§ Exercise requirements:
For this exercise, print all of the entries exactly as given.

(Entries supplied)

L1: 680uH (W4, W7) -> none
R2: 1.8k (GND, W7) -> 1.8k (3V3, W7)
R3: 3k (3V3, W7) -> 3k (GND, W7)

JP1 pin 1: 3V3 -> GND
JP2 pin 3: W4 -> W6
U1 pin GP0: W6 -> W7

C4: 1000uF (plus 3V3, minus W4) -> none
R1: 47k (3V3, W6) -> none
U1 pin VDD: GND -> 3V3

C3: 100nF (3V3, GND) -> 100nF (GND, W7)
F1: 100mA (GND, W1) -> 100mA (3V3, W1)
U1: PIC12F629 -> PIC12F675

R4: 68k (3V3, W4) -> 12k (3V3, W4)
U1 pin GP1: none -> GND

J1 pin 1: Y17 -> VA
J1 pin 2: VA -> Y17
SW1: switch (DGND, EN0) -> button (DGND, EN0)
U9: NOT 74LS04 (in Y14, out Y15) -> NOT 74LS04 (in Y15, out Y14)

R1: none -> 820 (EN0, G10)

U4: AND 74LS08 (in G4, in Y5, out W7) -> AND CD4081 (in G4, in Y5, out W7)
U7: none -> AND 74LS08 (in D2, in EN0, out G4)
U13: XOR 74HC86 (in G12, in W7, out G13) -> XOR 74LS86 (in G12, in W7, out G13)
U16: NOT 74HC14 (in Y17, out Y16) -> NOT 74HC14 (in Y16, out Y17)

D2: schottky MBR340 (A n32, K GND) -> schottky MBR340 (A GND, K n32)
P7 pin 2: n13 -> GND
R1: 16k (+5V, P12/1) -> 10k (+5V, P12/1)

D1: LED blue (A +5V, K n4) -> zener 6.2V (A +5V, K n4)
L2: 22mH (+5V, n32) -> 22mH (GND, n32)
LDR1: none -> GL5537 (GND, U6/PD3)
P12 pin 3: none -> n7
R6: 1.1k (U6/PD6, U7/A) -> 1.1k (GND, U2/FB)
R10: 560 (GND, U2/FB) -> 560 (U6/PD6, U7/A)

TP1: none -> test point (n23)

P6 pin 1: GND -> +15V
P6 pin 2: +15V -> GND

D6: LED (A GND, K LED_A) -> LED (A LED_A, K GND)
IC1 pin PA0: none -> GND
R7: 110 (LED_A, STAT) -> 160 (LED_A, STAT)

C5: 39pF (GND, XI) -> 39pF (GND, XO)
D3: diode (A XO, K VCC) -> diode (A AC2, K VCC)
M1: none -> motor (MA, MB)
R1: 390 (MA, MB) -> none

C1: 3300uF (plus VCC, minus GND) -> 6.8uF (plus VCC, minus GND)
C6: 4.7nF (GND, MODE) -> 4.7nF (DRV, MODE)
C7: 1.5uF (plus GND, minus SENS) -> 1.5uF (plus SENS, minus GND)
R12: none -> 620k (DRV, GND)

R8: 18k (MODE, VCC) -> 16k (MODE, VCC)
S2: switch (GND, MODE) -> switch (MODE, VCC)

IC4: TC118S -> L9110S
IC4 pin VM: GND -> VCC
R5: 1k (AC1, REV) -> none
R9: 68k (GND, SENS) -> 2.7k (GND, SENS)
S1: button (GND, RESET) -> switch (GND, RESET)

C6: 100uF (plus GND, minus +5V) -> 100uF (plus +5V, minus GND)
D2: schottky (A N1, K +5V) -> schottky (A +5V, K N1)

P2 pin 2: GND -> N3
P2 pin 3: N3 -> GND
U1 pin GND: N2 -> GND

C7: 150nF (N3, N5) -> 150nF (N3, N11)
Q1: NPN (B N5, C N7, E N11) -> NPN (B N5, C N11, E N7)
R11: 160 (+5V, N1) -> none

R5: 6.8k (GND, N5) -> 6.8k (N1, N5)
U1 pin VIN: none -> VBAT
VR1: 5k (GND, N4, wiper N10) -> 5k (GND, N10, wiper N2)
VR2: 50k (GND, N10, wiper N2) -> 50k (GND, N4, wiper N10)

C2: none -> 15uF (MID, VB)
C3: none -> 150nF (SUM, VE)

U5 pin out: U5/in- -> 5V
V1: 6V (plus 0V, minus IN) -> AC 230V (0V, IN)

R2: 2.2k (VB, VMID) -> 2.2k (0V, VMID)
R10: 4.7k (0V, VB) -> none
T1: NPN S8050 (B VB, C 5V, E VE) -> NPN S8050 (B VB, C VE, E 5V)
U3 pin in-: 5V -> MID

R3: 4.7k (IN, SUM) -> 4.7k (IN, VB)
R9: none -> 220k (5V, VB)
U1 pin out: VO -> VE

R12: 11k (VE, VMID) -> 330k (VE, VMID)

(End Entries supplied)

§ Your solution:
L1: 680uH (W4, W7) -> none
R2: 1.8k (GND, W7) -> 1.8k (3V3, W7)
R3: 3k (3V3, W7) -> 3k (GND, W7)

JP1 pin 1: 3V3 -> GND
JP2 pin 3: W4 -> W6
U1 pin GP0: W6 -> W7

C4: 1000uF (plus 3V3, minus W4) -> none
R1: 47k (3V3, W6) -> none
U1 pin VDD: GND -> 3V3

C3: 100nF (3V3, GND) -> 100nF (GND, W7)
F1: 100mA (GND, W1) -> 100mA (3V3, W1)
U1: PIC12F629 -> PIC12F675

R4: 68k (3V3, W4) -> 12k (3V3, W4)
U1 pin GP1: none -> GND

J1 pin 1: Y17 -> VA
J1 pin 2: VA -> Y17
SW1: switch (DGND, EN0) -> button (DGND, EN0)
U9: NOT 74LS04 (in Y14, out Y15) -> NOT 74LS04 (in Y15, out Y14)

R1: none -> 820 (EN0, G10)

U4: AND 74LS08 (in G4, in Y5, out W7) -> AND CD4081 (in G4, in Y5, out W7)
U7: none -> AND 74LS08 (in D2, in EN0, out G4)
U13: XOR 74HC86 (in G12, in W7, out G13) -> XOR 74LS86 (in G12, in W7, out G13)
U16: NOT 74HC14 (in Y17, out Y16) -> NOT 74HC14 (in Y16, out Y17)

D2: schottky MBR340 (A n32, K GND) -> schottky MBR340 (A GND, K n32)
P7 pin 2: n13 -> GND
R1: 16k (+5V, P12/1) -> 10k (+5V, P12/1)

D1: LED blue (A +5V, K n4) -> zener 6.2V (A +5V, K n4)
L2: 22mH (+5V, n32) -> 22mH (GND, n32)
LDR1: none -> GL5537 (GND, U6/PD3)
P12 pin 3: none -> n7
R6: 1.1k (U6/PD6, U7/A) -> 1.1k (GND, U2/FB)
R10: 560 (GND, U2/FB) -> 560 (U6/PD6, U7/A)

TP1: none -> test point (n23)

P6 pin 1: GND -> +15V
P6 pin 2: +15V -> GND

D6: LED (A GND, K LED_A) -> LED (A LED_A, K GND)
IC1 pin PA0: none -> GND
R7: 110 (LED_A, STAT) -> 160 (LED_A, STAT)

C5: 39pF (GND, XI) -> 39pF (GND, XO)
D3: diode (A XO, K VCC) -> diode (A AC2, K VCC)
M1: none -> motor (MA, MB)
R1: 390 (MA, MB) -> none

C1: 3300uF (plus VCC, minus GND) -> 6.8uF (plus VCC, minus GND)
C6: 4.7nF (GND, MODE) -> 4.7nF (DRV, MODE)
C7: 1.5uF (plus GND, minus SENS) -> 1.5uF (plus SENS, minus GND)
R12: none -> 620k (DRV, GND)

R8: 18k (MODE, VCC) -> 16k (MODE, VCC)
S2: switch (GND, MODE) -> switch (MODE, VCC)

IC4: TC118S -> L9110S
IC4 pin VM: GND -> VCC
R5: 1k (AC1, REV) -> none
R9: 68k (GND, SENS) -> 2.7k (GND, SENS)
S1: button (GND, RESET) -> switch (GND, RESET)

C6: 100uF (plus GND, minus +5V) -> 100uF (plus +5V, minus GND)
D2: schottky (A N1, K +5V) -> schottky (A +5V, K N1)

P2 pin 2: GND -> N3
P2 pin 3: N3 -> GND
U1 pin GND: N2 -> GND

C7: 150nF (N3, N5) -> 150nF (N3, N11)
Q1: NPN (B N5, C N7, E N11) -> NPN (B N5, C N11, E N7)
R11: 160 (+5V, N1) -> none

R5: 6.8k (GND, N5) -> 6.8k (N1, N5)
U1 pin VIN: none -> VBAT
VR1: 5k (GND, N4, wiper N10) -> 5k (GND, N10, wiper N2)
VR2: 50k (GND, N10, wiper N2) -> 50k (GND, N4, wiper N10)

C2: none -> 15uF (MID, VB)
C3: none -> 150nF (SUM, VE)

U5 pin out: U5/in- -> 5V
V1: 6V (plus 0V, minus IN) -> AC 230V (0V, IN)

R2: 2.2k (VB, VMID) -> 2.2k (0V, VMID)
R10: 4.7k (0V, VB) -> none
T1: NPN S8050 (B VB, C 5V, E VE) -> NPN S8050 (B VB, C VE, E 5V)
U3 pin in-: 5V -> MID

R3: 4.7k (IN, SUM) -> 4.7k (IN, VB)
R9: none -> 220k (5V, VB)
U1 pin out: VO -> VE

R12: 11k (VE, VMID) -> 330k (VE, VMID)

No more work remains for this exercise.